*Records for this exercise*:
■ ■ ■
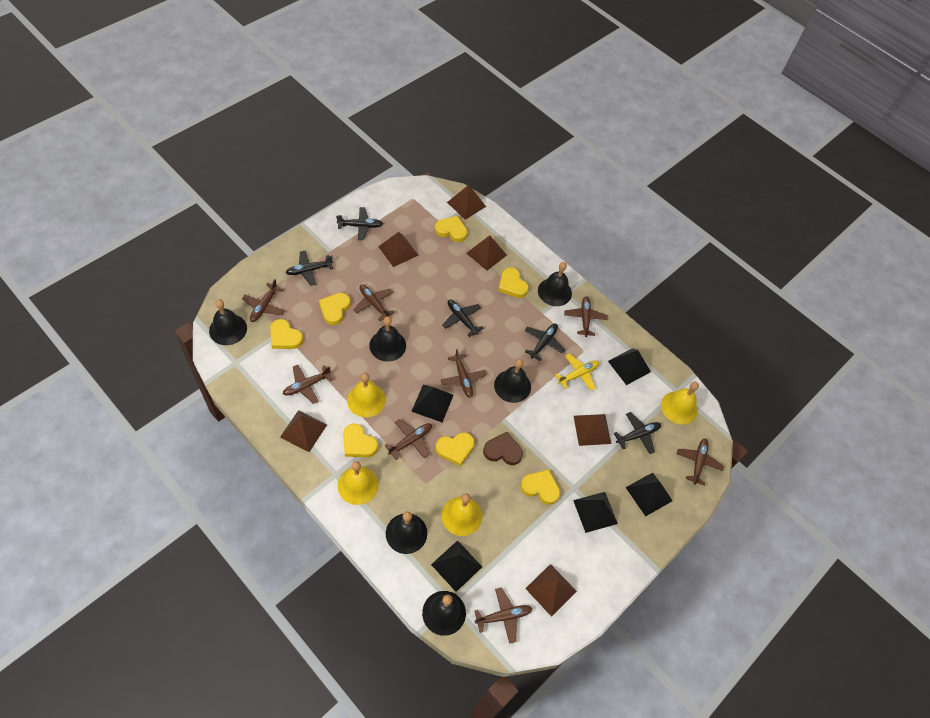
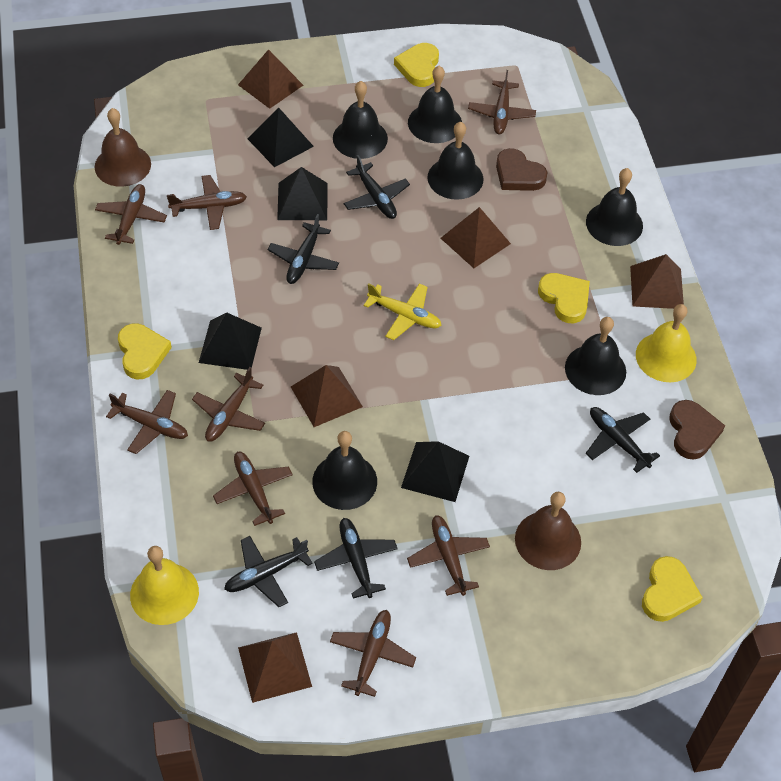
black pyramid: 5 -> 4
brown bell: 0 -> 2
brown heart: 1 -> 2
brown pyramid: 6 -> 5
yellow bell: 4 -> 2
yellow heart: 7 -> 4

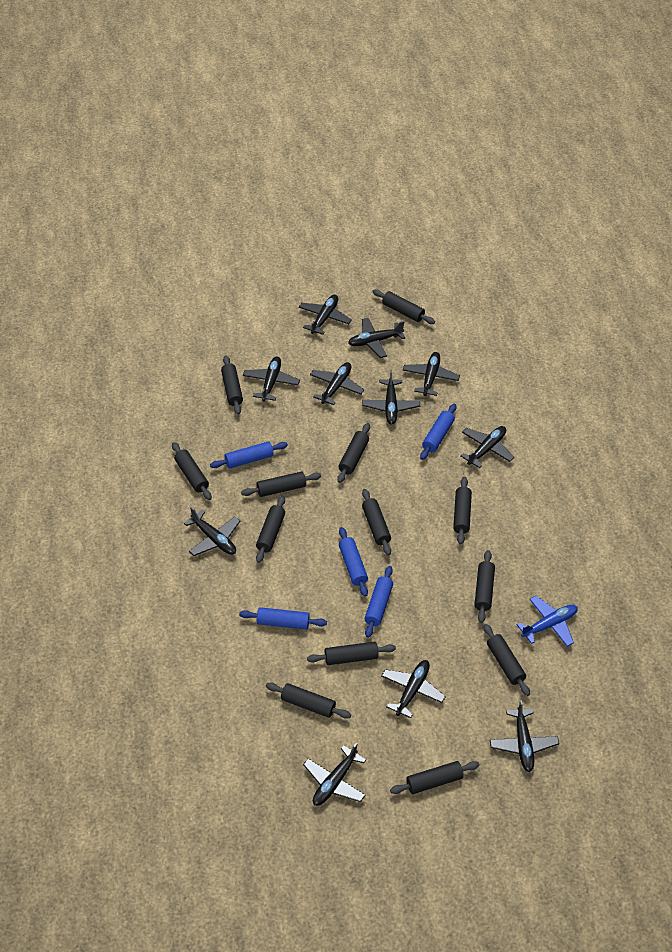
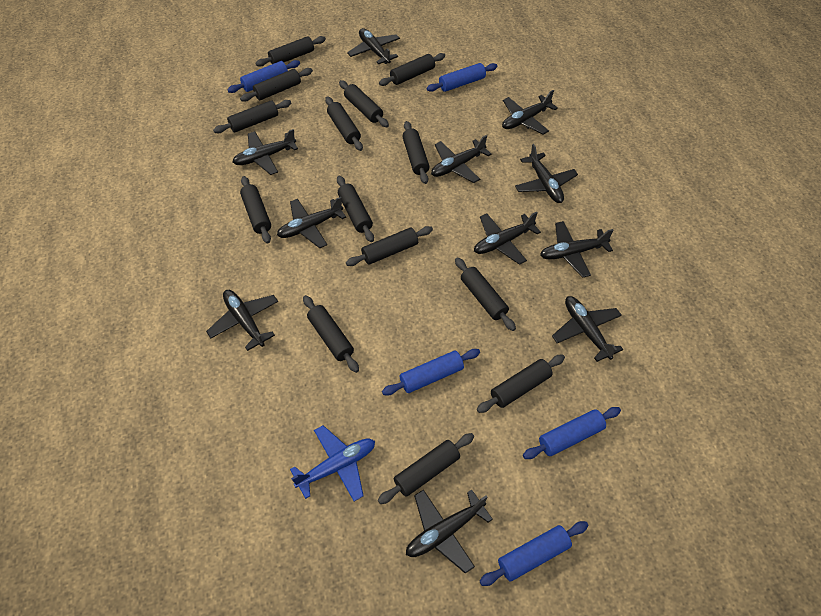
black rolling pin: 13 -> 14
■ ■ ■
*Work order*:
An exact copy of the listing is required, with every image removed.

*Result below*:
black pyramid: 5 -> 4
brown bell: 0 -> 2
brown heart: 1 -> 2
brown pyramid: 6 -> 5
yellow bell: 4 -> 2
yellow heart: 7 -> 4

black rolling pin: 13 -> 14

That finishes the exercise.